### RECORDS PROVIDED

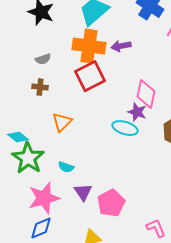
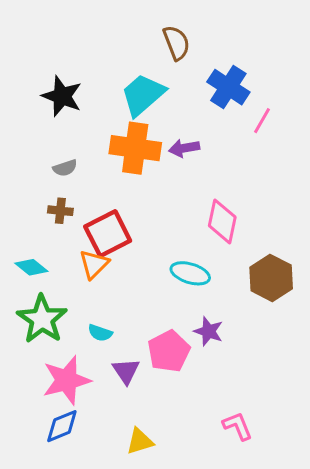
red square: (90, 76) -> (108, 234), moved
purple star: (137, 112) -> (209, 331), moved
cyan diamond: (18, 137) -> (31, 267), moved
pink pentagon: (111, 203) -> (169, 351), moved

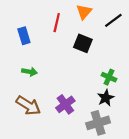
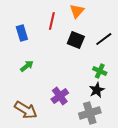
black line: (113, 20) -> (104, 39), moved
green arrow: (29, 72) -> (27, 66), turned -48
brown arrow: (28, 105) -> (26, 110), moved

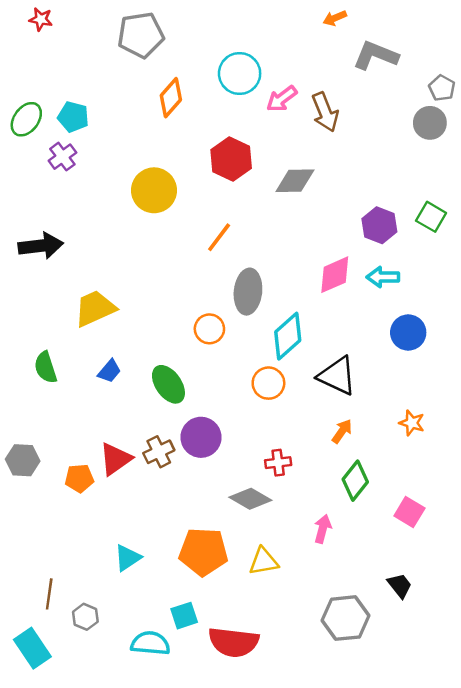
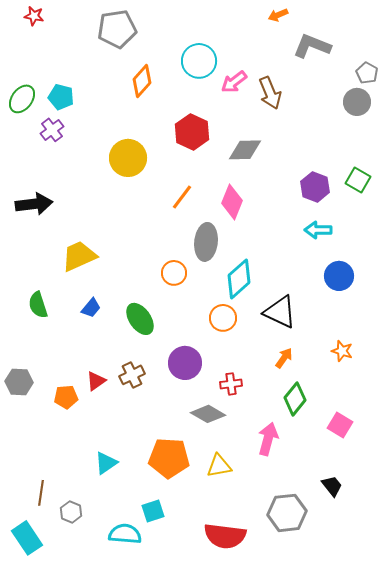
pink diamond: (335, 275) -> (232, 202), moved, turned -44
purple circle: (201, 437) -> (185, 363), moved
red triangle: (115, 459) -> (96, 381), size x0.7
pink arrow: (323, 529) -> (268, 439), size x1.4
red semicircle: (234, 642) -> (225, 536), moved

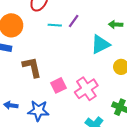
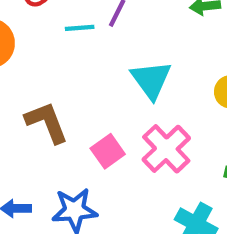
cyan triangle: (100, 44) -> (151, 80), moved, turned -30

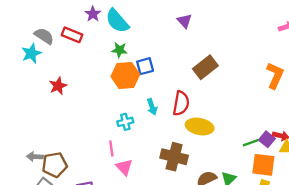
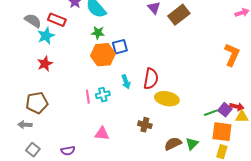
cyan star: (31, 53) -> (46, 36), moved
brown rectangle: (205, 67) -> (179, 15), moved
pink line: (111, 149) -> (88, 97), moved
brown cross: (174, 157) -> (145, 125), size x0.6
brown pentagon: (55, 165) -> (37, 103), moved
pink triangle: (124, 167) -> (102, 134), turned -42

######
### RECORDS PROVIDED

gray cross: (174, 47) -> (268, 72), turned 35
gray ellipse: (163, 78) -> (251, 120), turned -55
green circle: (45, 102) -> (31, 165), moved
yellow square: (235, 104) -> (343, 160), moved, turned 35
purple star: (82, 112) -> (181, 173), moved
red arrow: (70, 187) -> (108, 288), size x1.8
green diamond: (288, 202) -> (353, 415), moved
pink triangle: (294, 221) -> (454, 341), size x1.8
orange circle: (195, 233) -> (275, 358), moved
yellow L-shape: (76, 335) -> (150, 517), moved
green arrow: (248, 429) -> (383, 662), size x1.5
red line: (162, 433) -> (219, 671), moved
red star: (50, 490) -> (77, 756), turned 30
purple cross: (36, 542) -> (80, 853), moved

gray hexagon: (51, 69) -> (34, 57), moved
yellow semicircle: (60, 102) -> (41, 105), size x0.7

######
### RECORDS PROVIDED

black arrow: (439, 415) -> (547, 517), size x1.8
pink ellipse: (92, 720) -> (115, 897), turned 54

######

WHAT THIS TASK INVOLVES — Among the entries above, how many lines hold the string "triangle"? Answer with the number only.

SOLUTION TO THIS EXERCISE — 4